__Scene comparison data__

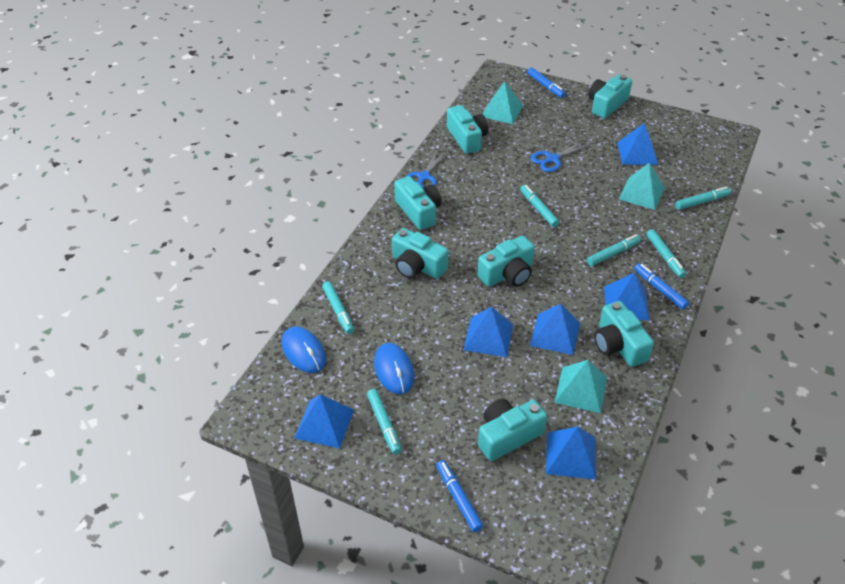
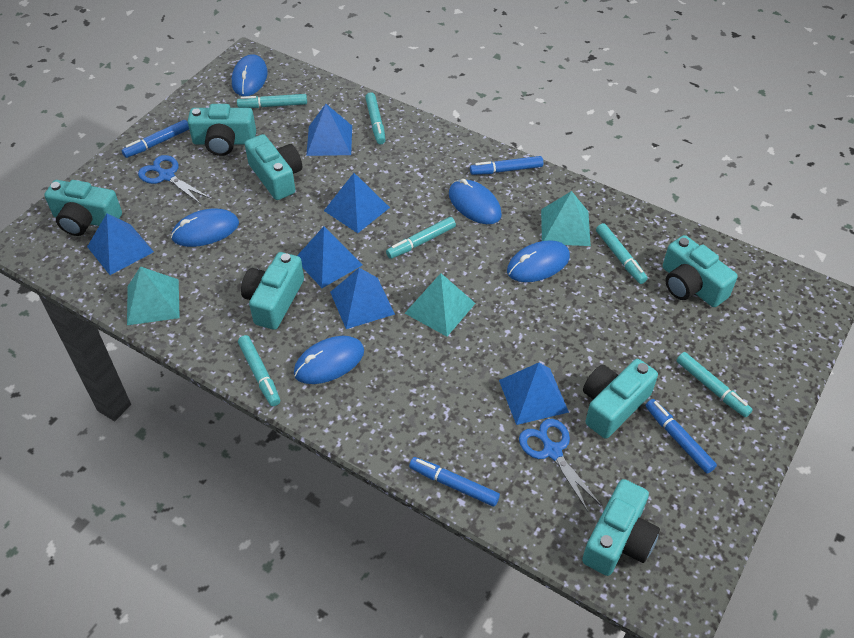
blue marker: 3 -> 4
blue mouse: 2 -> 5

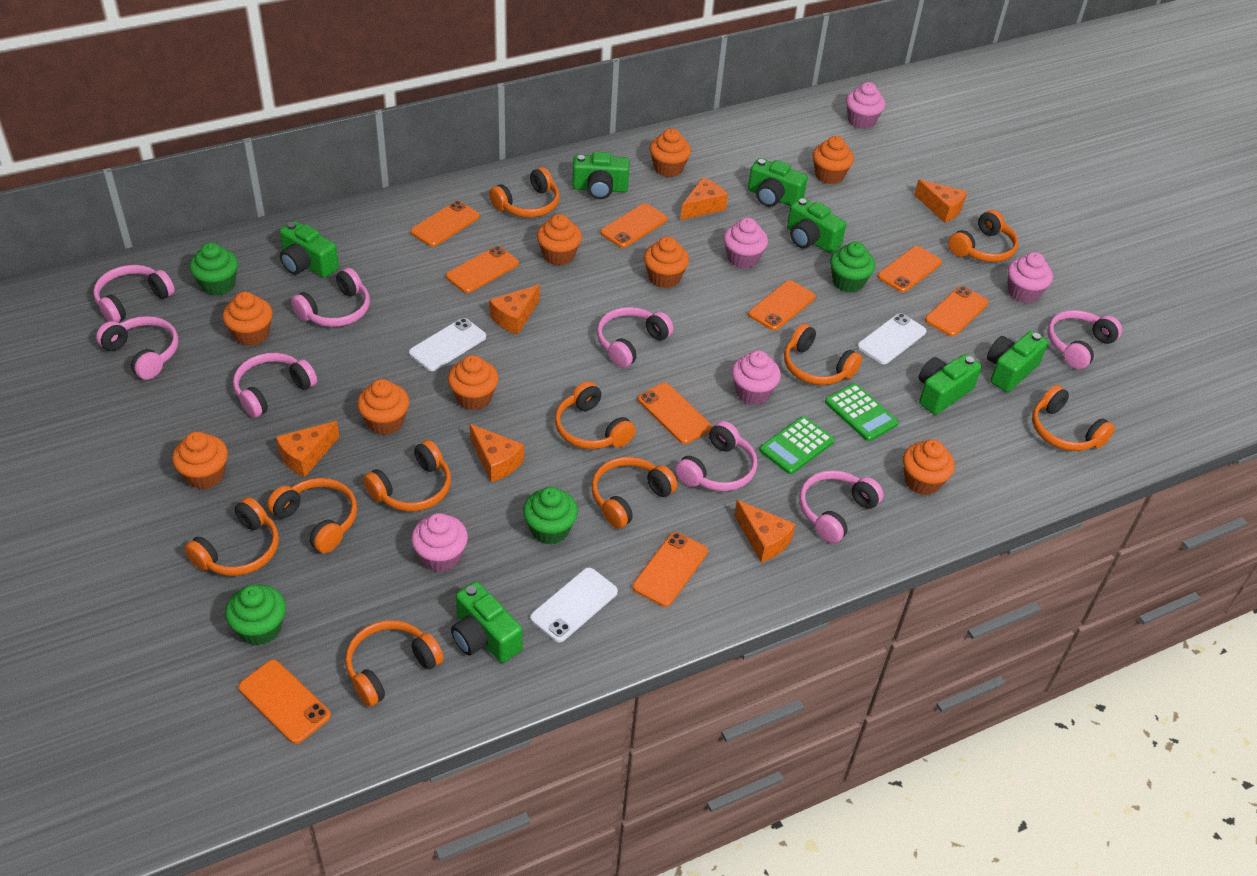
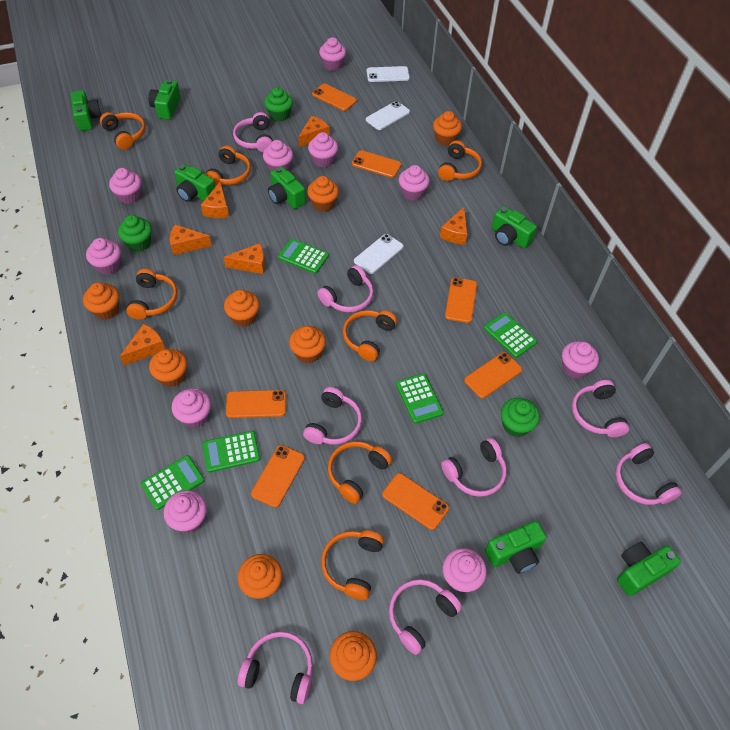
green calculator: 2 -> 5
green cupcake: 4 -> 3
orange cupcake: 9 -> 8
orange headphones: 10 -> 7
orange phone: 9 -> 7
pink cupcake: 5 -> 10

__INSTRUCTIONS FOR THE TASK__
A line belongs in the answer if it contains the word "cupcake"; copy every such line from the data above.

__WRITTEN SOLUTION__
green cupcake: 4 -> 3
orange cupcake: 9 -> 8
pink cupcake: 5 -> 10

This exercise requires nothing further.